TASK OBJECTIVE |
From the line that has "none -> tan brick J2:K4 level 2" down to the last line of the data below, set down every line exactly, but none of the pictures.

(TASK INPUTS)

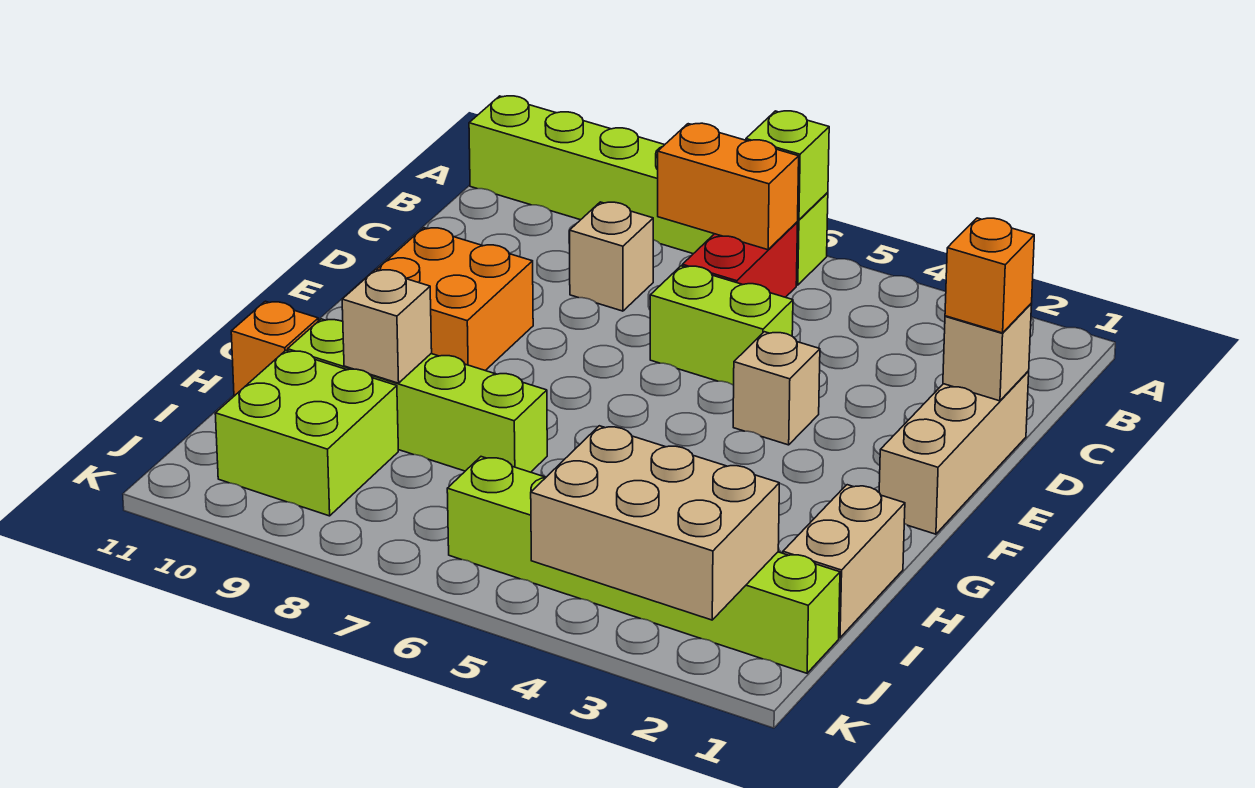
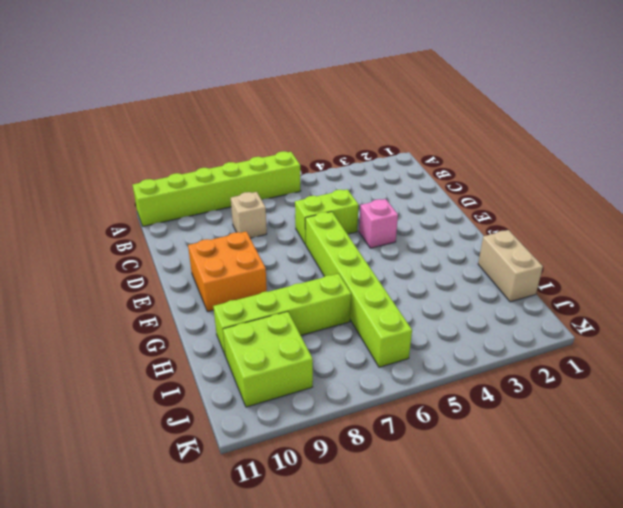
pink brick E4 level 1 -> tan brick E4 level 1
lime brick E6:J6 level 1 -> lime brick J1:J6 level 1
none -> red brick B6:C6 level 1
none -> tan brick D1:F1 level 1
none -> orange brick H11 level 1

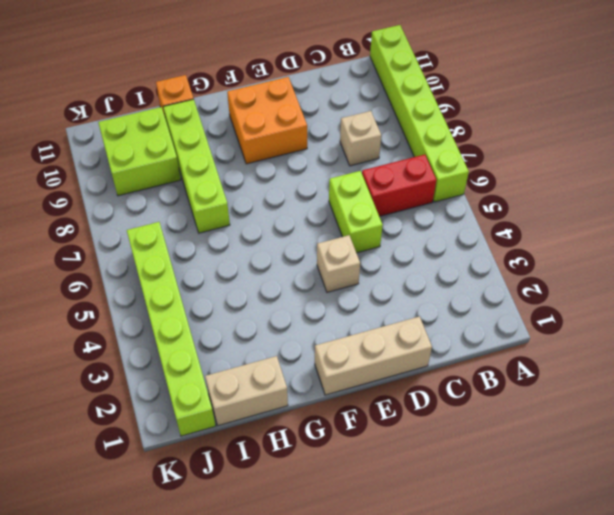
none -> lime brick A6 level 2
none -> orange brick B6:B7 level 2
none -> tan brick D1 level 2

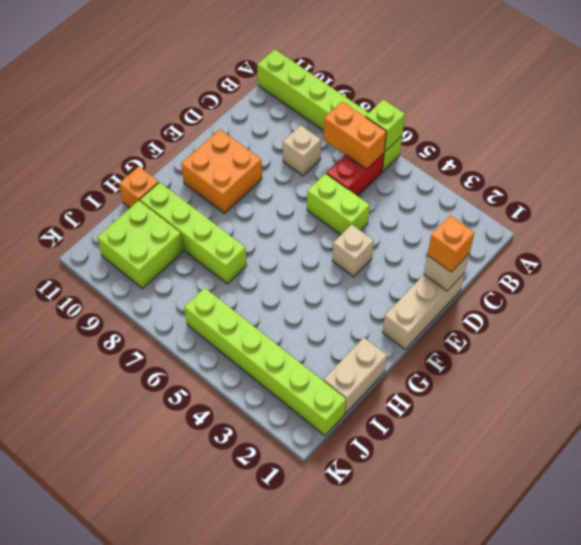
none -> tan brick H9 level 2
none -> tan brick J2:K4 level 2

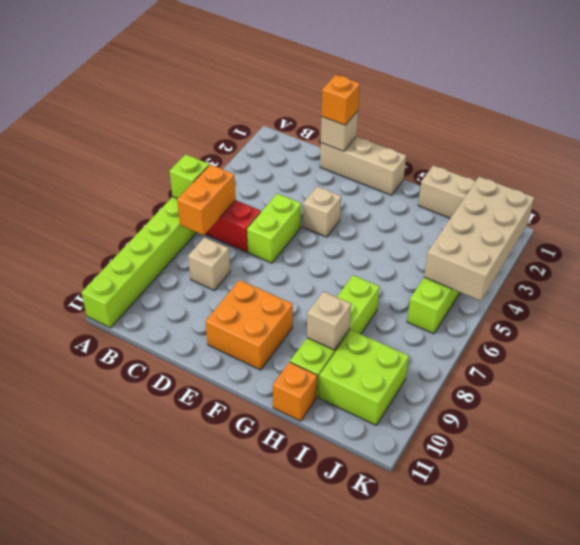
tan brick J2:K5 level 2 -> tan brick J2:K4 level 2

(End TASK INPUTS)

ANSWER SPACE |
none -> tan brick J2:K4 level 2

tan brick J2:K5 level 2 -> tan brick J2:K4 level 2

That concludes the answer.